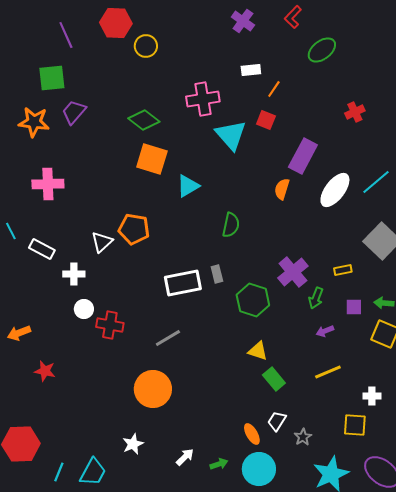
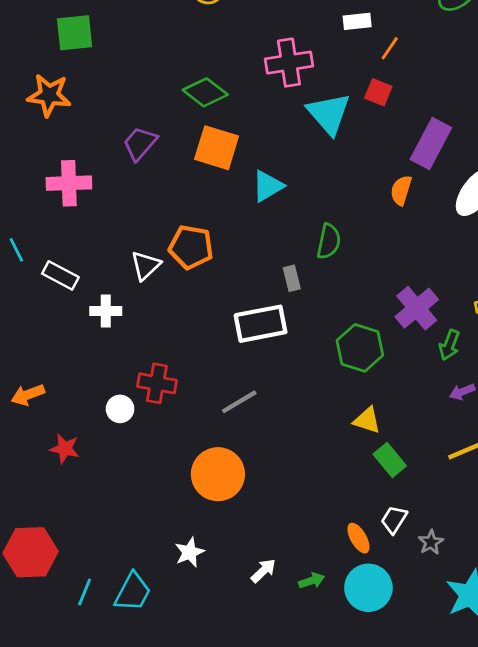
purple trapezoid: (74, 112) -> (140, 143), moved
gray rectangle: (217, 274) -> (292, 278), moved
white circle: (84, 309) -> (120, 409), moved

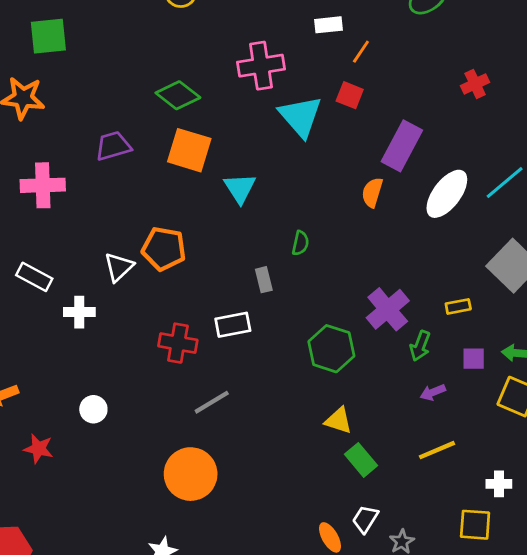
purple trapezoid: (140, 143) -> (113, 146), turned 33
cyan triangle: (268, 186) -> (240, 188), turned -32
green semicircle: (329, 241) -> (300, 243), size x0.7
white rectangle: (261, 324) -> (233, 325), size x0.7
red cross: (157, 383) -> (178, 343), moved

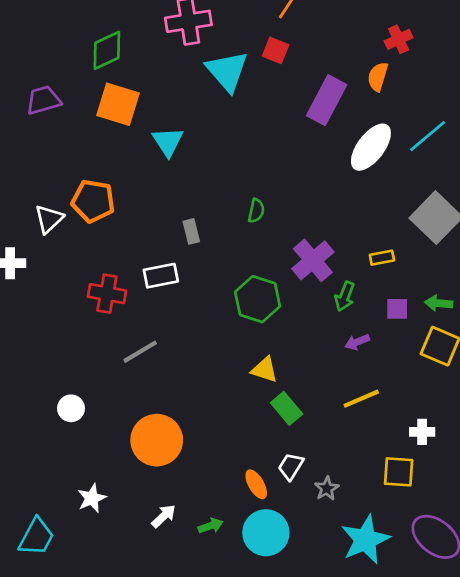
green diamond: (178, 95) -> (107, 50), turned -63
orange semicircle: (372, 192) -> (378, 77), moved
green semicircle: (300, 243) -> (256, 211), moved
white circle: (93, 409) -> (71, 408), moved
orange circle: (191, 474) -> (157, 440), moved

########

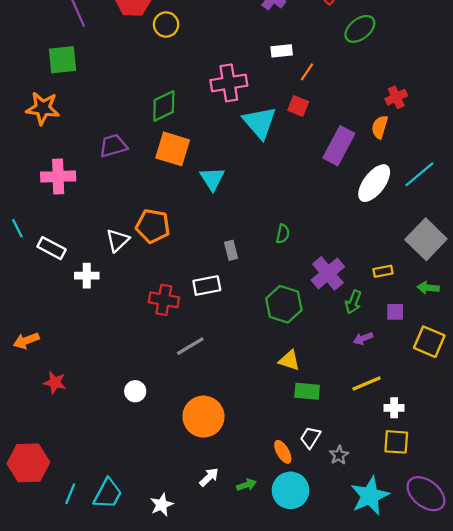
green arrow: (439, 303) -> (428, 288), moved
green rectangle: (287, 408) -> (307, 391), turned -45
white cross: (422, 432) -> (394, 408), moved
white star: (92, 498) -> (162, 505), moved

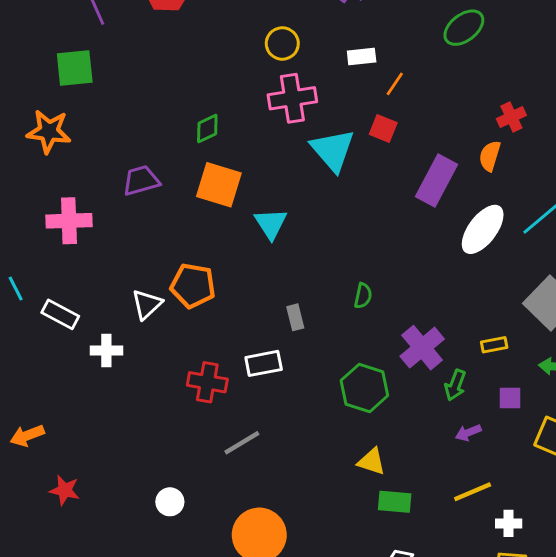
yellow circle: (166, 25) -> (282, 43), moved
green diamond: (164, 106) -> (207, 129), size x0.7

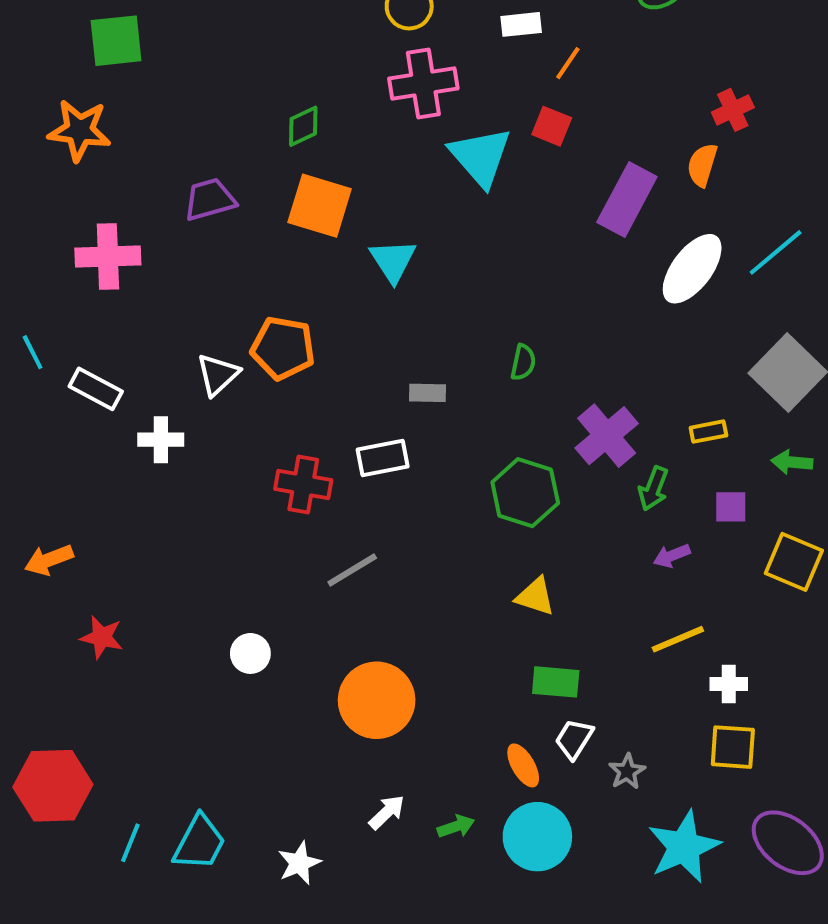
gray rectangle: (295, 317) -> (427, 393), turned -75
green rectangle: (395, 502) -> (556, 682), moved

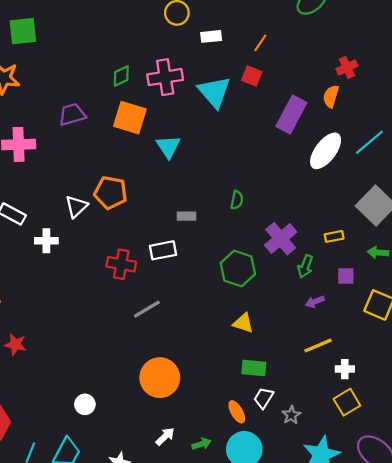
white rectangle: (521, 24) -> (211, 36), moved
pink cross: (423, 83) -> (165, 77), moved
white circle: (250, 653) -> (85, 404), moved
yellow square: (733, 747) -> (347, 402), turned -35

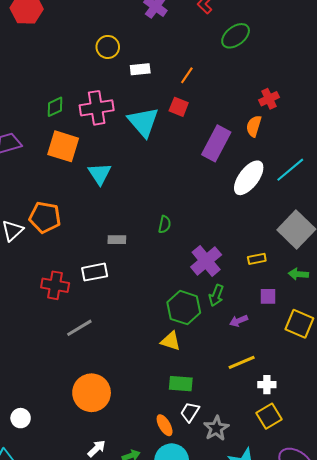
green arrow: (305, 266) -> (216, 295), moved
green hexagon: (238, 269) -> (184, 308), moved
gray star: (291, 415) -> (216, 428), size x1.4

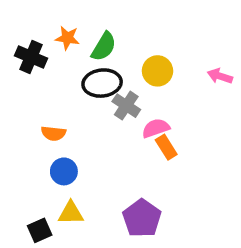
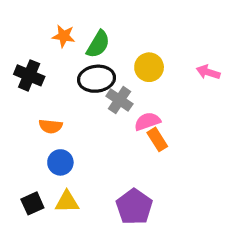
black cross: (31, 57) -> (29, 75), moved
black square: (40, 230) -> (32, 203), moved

########

### WRITTEN TASK
Across the records above, show each line containing the word "size".

### WORKED SOLUTION
green semicircle: (329, 241) -> (300, 243), size x0.7
white rectangle: (261, 324) -> (233, 325), size x0.7
green diamond: (164, 106) -> (207, 129), size x0.7
gray star: (291, 415) -> (216, 428), size x1.4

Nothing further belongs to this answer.